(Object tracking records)
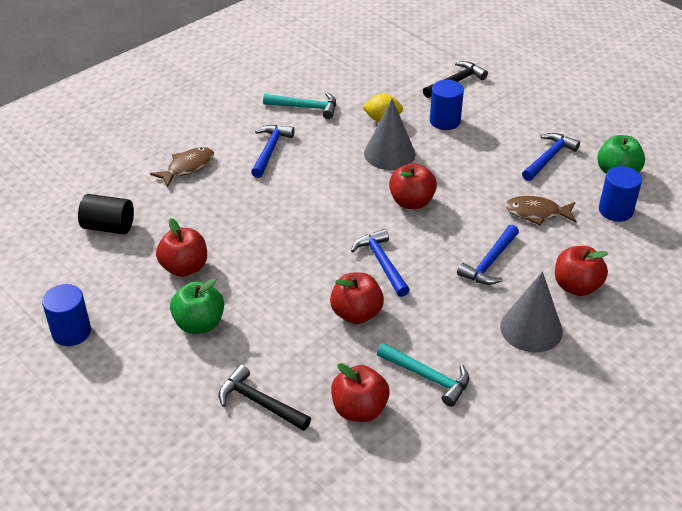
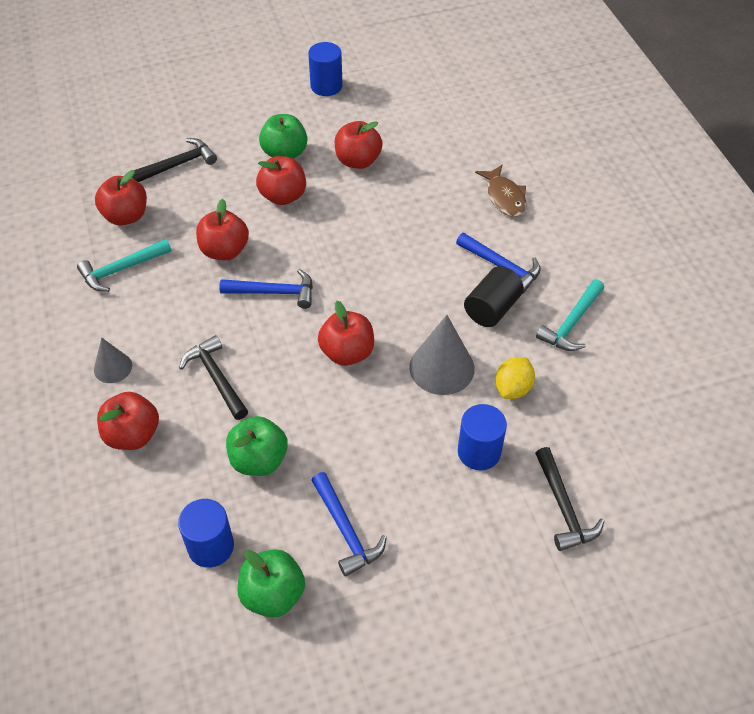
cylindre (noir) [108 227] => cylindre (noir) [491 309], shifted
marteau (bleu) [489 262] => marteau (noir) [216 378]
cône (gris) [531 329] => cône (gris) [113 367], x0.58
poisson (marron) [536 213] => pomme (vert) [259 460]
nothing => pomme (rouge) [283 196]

§ **Work instruction**: Find the word "pomme" in the data and copy out each line where it turns up.

§ **Exercise answer**:
poisson (marron) [536 213] => pomme (vert) [259 460]
nothing => pomme (rouge) [283 196]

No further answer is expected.